Task brief → Output exactly the lines from the one with "cyan brick K9:L9" to the close of the records below, first and last included.
• • • • • • •
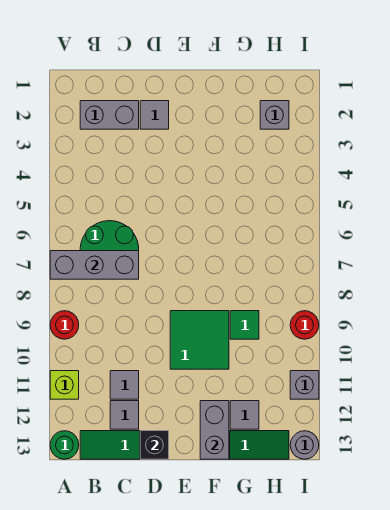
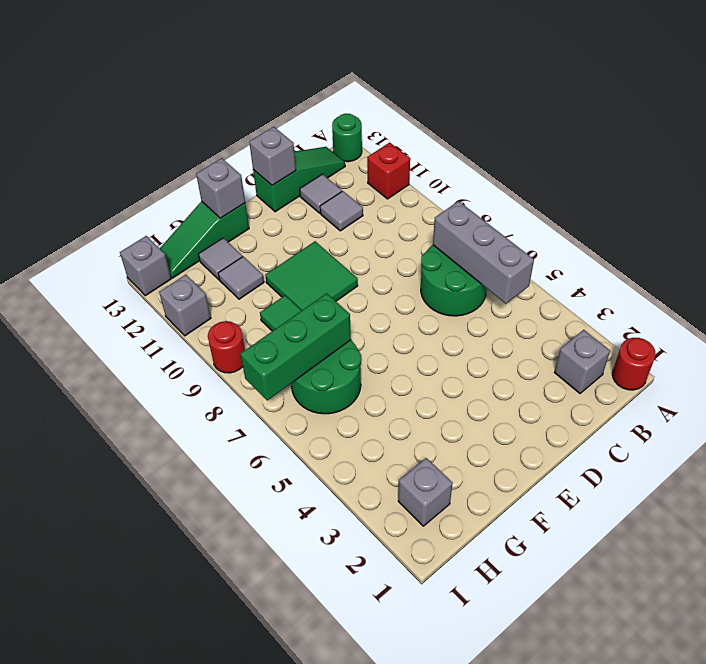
grey brick A7:C7 level 2 -> grey brick B5:B7 level 2
red round brick A9 level 1 -> red round brick A1 level 1
lime brick A11 level 1 -> red brick A11 level 1
grey brick B2:C2 level 1 -> grey brick B2 level 1
grey tile D2 level 1 -> grey tile G11 level 1
black brick D13 level 2 -> grey brick D13 level 2
grey brick F12:F13 level 2 -> grey brick F13 level 2
none -> green round brick G6:H7 level 1
none -> green brick G7:I7 level 2
grey round brick I13 level 1 -> grey brick I13 level 1

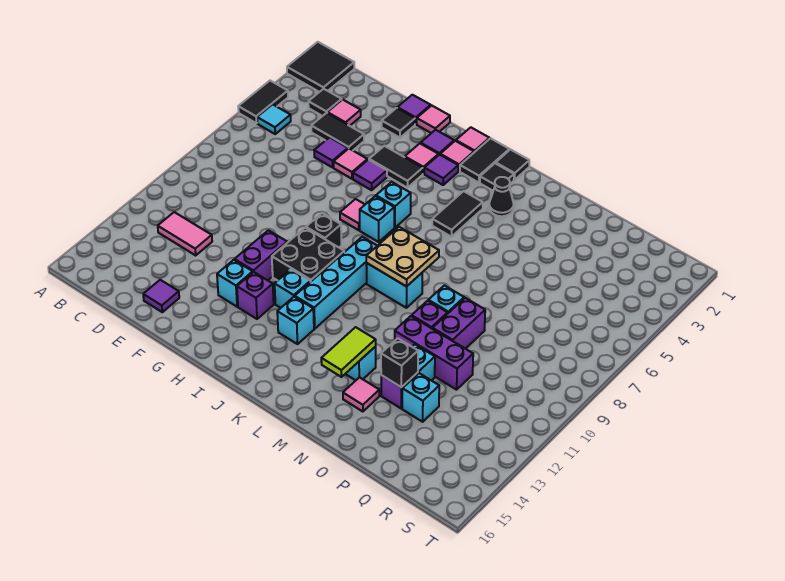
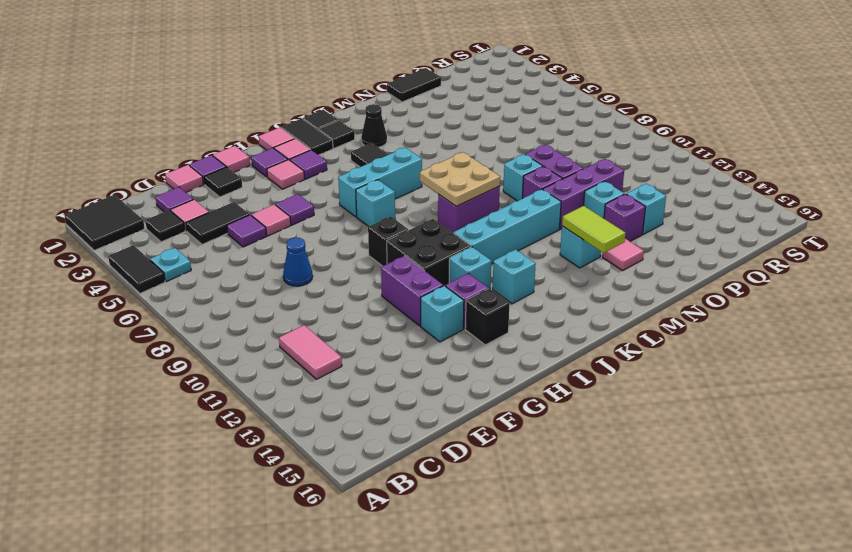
cyan tile B5 level 1 -> cyan plate B5 level 1
pink tile C12:D12 level 1 -> pink tile C11:C12 level 1
none -> blue cone E8 level 1
purple tile E15 level 1 -> purple tile D2 level 1
black tile G4:H4 level 1 -> black tile O1:P1 level 1
pink tile H7 level 1 -> pink tile E1 level 1
cyan brick I6 level 1 -> cyan brick I6:K6 level 1
cyan brick J9:J12 level 1 -> cyan brick J11:M11 level 1
cyan brick K9:L9 level 1 -> purple brick K9:L9 level 1
black brick O13 level 2 -> black brick H14 level 1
• • • • • • •
Result →
cyan brick K9:L9 level 1 -> purple brick K9:L9 level 1
black brick O13 level 2 -> black brick H14 level 1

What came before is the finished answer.